● **Available records**:
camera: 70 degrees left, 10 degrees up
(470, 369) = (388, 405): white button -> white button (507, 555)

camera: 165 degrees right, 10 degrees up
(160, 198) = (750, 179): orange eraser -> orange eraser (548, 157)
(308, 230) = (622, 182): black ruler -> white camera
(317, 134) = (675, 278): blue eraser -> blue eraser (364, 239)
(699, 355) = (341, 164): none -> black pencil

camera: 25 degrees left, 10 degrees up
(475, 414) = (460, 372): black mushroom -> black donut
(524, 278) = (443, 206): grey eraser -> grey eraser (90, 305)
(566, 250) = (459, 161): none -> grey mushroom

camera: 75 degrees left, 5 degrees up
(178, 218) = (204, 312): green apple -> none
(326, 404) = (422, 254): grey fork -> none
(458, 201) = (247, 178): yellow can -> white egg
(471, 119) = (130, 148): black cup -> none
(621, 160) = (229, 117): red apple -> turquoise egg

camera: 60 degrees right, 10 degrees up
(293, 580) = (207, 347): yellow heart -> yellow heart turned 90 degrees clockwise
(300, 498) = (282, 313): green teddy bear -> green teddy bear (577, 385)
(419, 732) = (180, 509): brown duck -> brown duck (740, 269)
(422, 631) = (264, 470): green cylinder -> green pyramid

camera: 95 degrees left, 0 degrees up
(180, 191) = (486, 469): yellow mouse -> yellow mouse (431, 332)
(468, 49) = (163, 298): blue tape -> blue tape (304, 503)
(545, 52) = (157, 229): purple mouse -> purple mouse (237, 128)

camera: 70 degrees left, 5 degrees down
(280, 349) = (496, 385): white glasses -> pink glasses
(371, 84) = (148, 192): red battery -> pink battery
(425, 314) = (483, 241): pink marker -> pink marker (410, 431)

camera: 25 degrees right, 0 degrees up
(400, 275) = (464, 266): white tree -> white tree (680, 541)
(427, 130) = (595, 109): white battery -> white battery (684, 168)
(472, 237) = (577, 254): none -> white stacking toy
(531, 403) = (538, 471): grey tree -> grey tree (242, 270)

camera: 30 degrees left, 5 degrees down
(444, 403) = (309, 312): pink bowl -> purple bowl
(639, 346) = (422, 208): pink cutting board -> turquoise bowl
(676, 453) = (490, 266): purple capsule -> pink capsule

● **Your task**: Without any change, write the listing out again.

● **Response area**:
camera: 70 degrees left, 10 degrees up
(470, 369) = (388, 405): white button -> white button (507, 555)

camera: 165 degrees right, 10 degrees up
(160, 198) = (750, 179): orange eraser -> orange eraser (548, 157)
(308, 230) = (622, 182): black ruler -> white camera
(317, 134) = (675, 278): blue eraser -> blue eraser (364, 239)
(699, 355) = (341, 164): none -> black pencil

camera: 25 degrees left, 10 degrees up
(475, 414) = (460, 372): black mushroom -> black donut
(524, 278) = (443, 206): grey eraser -> grey eraser (90, 305)
(566, 250) = (459, 161): none -> grey mushroom

camera: 75 degrees left, 5 degrees up
(178, 218) = (204, 312): green apple -> none
(326, 404) = (422, 254): grey fork -> none
(458, 201) = (247, 178): yellow can -> white egg
(471, 119) = (130, 148): black cup -> none
(621, 160) = (229, 117): red apple -> turquoise egg

camera: 60 degrees right, 10 degrees up
(293, 580) = (207, 347): yellow heart -> yellow heart turned 90 degrees clockwise
(300, 498) = (282, 313): green teddy bear -> green teddy bear (577, 385)
(419, 732) = (180, 509): brown duck -> brown duck (740, 269)
(422, 631) = (264, 470): green cylinder -> green pyramid

camera: 95 degrees left, 0 degrees up
(180, 191) = (486, 469): yellow mouse -> yellow mouse (431, 332)
(468, 49) = (163, 298): blue tape -> blue tape (304, 503)
(545, 52) = (157, 229): purple mouse -> purple mouse (237, 128)

camera: 70 degrees left, 5 degrees down
(280, 349) = (496, 385): white glasses -> pink glasses
(371, 84) = (148, 192): red battery -> pink battery
(425, 314) = (483, 241): pink marker -> pink marker (410, 431)

camera: 25 degrees right, 0 degrees up
(400, 275) = (464, 266): white tree -> white tree (680, 541)
(427, 130) = (595, 109): white battery -> white battery (684, 168)
(472, 237) = (577, 254): none -> white stacking toy
(531, 403) = (538, 471): grey tree -> grey tree (242, 270)

camera: 30 degrees left, 5 degrees down
(444, 403) = (309, 312): pink bowl -> purple bowl
(639, 346) = (422, 208): pink cutting board -> turquoise bowl
(676, 453) = (490, 266): purple capsule -> pink capsule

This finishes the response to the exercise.